**Dataset content:**

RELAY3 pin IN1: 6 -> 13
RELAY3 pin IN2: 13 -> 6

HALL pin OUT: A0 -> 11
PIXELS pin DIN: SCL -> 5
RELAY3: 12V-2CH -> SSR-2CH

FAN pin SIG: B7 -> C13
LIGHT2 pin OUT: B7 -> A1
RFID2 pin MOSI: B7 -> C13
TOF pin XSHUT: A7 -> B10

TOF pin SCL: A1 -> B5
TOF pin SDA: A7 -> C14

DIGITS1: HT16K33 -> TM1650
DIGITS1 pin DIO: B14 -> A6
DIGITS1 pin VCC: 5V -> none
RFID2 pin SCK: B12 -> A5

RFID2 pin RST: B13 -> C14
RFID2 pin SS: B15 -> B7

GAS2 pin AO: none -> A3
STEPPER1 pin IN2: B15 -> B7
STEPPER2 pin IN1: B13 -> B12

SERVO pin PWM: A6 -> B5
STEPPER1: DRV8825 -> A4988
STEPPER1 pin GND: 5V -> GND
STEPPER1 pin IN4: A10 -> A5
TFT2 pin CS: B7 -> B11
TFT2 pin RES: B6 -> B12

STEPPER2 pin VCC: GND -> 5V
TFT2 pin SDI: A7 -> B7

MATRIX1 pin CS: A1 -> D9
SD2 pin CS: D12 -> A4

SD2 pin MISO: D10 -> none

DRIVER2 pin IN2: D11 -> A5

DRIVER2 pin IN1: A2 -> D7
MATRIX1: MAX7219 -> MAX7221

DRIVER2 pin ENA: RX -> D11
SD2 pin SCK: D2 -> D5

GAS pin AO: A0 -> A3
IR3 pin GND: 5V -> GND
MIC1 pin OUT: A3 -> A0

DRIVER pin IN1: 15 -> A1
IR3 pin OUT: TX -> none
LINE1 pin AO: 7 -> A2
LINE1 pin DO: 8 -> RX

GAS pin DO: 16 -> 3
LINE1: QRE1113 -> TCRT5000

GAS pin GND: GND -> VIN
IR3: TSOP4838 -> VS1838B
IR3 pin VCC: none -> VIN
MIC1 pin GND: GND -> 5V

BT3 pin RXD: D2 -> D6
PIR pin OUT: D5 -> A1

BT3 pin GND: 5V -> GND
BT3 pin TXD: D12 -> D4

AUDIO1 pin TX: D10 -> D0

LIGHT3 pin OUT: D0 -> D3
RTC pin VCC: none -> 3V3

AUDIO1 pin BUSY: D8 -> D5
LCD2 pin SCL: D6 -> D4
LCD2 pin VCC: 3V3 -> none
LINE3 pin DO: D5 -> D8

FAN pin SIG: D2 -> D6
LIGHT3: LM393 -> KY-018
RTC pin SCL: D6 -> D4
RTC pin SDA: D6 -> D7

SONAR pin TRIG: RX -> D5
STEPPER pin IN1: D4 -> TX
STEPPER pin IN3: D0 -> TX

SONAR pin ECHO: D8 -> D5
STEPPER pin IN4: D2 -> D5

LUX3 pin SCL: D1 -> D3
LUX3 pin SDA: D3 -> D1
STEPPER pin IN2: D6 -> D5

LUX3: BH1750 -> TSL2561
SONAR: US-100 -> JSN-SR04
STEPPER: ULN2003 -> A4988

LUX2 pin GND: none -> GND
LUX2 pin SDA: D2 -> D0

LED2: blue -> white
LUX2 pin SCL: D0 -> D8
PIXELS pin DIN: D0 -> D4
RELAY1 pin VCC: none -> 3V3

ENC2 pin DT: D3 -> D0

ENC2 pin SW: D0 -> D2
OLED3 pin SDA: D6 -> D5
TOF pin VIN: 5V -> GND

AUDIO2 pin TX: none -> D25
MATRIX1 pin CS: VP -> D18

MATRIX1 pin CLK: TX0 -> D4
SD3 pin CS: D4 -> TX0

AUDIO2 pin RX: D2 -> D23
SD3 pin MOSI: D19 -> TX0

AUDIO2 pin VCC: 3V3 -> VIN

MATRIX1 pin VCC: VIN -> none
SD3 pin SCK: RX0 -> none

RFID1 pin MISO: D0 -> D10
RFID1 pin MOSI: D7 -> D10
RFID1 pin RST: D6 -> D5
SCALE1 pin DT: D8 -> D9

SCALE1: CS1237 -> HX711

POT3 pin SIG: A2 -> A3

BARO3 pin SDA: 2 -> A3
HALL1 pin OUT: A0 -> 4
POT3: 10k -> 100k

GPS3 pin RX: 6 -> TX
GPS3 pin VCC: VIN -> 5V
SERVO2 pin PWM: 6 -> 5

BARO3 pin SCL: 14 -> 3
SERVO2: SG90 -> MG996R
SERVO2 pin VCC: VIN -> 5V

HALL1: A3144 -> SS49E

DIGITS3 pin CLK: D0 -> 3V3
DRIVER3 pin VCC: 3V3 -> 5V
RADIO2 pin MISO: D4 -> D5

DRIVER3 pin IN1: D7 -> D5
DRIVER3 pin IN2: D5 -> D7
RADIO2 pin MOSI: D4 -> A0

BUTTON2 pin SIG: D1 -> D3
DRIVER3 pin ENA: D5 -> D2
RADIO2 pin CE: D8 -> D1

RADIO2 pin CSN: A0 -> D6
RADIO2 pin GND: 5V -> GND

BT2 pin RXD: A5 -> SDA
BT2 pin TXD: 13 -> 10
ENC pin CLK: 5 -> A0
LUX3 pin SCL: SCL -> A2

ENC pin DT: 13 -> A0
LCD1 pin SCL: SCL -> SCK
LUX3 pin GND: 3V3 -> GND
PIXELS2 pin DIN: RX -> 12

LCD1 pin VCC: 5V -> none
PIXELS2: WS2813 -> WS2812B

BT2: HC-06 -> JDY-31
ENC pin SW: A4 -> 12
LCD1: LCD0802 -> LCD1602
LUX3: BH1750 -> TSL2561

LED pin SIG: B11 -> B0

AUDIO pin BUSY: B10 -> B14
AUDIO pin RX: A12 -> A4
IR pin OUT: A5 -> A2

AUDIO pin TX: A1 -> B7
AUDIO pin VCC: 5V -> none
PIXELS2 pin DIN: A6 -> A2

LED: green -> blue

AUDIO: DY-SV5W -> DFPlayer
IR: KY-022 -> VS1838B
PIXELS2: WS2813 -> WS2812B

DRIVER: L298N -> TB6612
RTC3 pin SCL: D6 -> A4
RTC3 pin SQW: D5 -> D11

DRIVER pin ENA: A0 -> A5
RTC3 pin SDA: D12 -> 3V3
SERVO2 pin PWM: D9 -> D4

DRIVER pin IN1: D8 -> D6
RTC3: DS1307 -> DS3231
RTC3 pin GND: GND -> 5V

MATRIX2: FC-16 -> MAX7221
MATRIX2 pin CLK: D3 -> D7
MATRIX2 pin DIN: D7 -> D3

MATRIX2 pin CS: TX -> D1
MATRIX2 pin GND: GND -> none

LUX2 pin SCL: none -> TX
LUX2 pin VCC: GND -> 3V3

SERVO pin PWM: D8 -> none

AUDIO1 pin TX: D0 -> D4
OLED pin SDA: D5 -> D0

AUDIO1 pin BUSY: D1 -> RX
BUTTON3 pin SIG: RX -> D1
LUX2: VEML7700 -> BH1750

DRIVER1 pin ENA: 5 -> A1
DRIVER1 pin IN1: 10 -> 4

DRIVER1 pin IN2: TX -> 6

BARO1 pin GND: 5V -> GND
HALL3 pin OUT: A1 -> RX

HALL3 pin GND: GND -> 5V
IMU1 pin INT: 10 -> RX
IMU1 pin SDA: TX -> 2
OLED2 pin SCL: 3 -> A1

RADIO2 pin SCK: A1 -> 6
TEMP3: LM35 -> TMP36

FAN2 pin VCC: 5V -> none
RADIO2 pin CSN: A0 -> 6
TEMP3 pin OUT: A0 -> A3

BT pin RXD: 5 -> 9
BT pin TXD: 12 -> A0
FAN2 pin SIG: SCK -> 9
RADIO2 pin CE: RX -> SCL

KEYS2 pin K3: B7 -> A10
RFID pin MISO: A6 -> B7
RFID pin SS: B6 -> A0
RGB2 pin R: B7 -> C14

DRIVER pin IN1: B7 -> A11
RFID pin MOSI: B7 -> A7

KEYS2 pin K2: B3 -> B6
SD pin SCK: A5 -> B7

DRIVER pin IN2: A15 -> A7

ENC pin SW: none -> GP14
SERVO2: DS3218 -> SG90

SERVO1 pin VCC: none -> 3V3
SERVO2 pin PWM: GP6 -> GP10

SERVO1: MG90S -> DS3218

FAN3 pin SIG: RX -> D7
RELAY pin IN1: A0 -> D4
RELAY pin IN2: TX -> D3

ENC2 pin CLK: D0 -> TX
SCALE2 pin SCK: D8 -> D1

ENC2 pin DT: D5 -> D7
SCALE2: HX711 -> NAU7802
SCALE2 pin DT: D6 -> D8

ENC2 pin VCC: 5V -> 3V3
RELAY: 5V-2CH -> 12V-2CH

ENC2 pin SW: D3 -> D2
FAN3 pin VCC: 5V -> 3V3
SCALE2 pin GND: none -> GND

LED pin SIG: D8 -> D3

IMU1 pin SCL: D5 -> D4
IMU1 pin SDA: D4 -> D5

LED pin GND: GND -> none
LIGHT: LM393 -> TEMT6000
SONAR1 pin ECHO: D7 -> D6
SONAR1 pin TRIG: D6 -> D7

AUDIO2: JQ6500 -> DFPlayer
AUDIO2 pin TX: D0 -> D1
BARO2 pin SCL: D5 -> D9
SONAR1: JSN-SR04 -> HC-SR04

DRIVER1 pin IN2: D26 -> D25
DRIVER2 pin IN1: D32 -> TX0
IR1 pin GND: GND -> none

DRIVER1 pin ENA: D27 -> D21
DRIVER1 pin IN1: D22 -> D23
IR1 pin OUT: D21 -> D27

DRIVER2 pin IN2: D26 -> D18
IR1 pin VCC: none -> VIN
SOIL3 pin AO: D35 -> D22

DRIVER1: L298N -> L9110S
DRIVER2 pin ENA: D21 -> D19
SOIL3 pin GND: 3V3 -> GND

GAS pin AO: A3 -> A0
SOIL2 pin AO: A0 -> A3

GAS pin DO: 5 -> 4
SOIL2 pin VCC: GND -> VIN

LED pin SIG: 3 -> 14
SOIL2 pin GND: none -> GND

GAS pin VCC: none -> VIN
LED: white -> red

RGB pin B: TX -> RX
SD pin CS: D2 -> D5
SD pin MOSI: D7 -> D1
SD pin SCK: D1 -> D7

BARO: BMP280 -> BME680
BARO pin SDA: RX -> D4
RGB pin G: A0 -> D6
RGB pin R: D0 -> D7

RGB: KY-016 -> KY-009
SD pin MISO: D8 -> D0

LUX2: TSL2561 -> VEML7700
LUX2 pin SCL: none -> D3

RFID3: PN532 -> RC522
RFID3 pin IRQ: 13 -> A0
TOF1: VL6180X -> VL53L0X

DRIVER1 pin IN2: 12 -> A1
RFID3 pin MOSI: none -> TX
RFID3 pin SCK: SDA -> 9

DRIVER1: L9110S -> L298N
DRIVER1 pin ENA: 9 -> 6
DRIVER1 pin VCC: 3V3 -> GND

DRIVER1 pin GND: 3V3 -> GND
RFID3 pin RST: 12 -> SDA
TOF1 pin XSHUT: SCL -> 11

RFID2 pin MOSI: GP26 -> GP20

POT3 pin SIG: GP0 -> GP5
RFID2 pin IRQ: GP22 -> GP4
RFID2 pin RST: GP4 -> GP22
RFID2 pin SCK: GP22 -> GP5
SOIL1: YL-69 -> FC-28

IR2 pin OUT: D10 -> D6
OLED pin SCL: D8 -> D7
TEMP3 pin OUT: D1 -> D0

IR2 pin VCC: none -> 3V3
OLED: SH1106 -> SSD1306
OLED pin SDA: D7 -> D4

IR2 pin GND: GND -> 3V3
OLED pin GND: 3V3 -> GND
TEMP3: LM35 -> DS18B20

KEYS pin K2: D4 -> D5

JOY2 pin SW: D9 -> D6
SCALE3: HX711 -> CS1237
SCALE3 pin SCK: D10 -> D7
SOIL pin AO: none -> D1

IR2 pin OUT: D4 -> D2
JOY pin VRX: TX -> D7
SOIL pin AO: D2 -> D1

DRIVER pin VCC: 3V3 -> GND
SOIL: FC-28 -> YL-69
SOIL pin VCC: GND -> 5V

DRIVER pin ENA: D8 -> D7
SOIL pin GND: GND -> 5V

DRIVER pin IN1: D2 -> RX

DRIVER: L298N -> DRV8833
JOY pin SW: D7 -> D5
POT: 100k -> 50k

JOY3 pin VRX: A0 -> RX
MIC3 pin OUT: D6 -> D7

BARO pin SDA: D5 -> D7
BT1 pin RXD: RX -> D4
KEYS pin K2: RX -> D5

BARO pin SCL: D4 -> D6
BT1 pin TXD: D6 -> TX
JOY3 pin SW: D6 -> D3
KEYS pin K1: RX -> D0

**What you will do:**
Return only the lines between the one holding "IMU1 pin SCL: D5 -> D4" and the one holding "LED: white -> red", inclusive, exactly as they appear above.

**Exercise response:**
IMU1 pin SCL: D5 -> D4
IMU1 pin SDA: D4 -> D5

LED pin GND: GND -> none
LIGHT: LM393 -> TEMT6000
SONAR1 pin ECHO: D7 -> D6
SONAR1 pin TRIG: D6 -> D7

AUDIO2: JQ6500 -> DFPlayer
AUDIO2 pin TX: D0 -> D1
BARO2 pin SCL: D5 -> D9
SONAR1: JSN-SR04 -> HC-SR04

DRIVER1 pin IN2: D26 -> D25
DRIVER2 pin IN1: D32 -> TX0
IR1 pin GND: GND -> none

DRIVER1 pin ENA: D27 -> D21
DRIVER1 pin IN1: D22 -> D23
IR1 pin OUT: D21 -> D27

DRIVER2 pin IN2: D26 -> D18
IR1 pin VCC: none -> VIN
SOIL3 pin AO: D35 -> D22

DRIVER1: L298N -> L9110S
DRIVER2 pin ENA: D21 -> D19
SOIL3 pin GND: 3V3 -> GND

GAS pin AO: A3 -> A0
SOIL2 pin AO: A0 -> A3

GAS pin DO: 5 -> 4
SOIL2 pin VCC: GND -> VIN

LED pin SIG: 3 -> 14
SOIL2 pin GND: none -> GND

GAS pin VCC: none -> VIN
LED: white -> red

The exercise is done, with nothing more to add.